» Data segment:
>>>
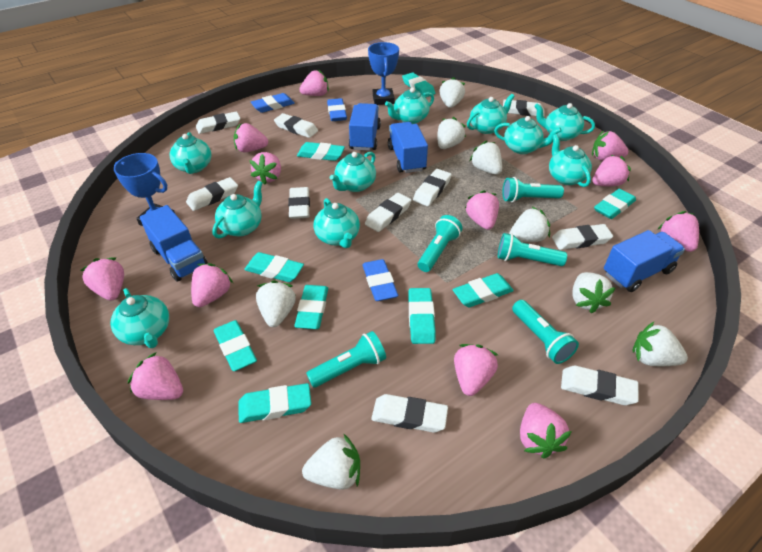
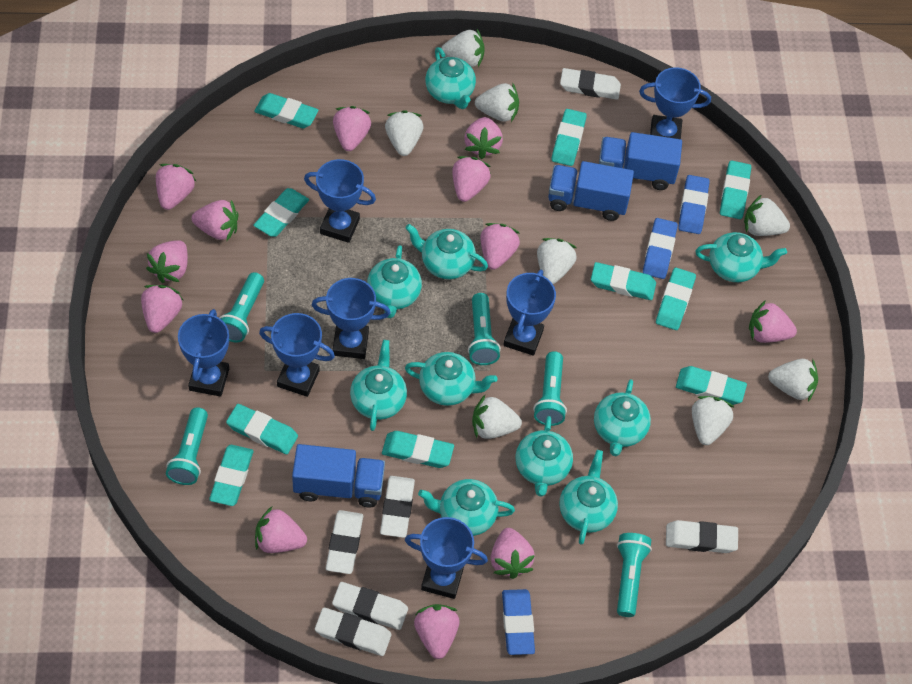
blue trophy: 2 -> 7
blue truck: 4 -> 3
turquoise eraser: 9 -> 10
white eraser: 10 -> 6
<<<
» Work required:
What is needed is a verbatim copy of the material, minus its pictures.

» Written solution:
blue trophy: 2 -> 7
blue truck: 4 -> 3
turquoise eraser: 9 -> 10
white eraser: 10 -> 6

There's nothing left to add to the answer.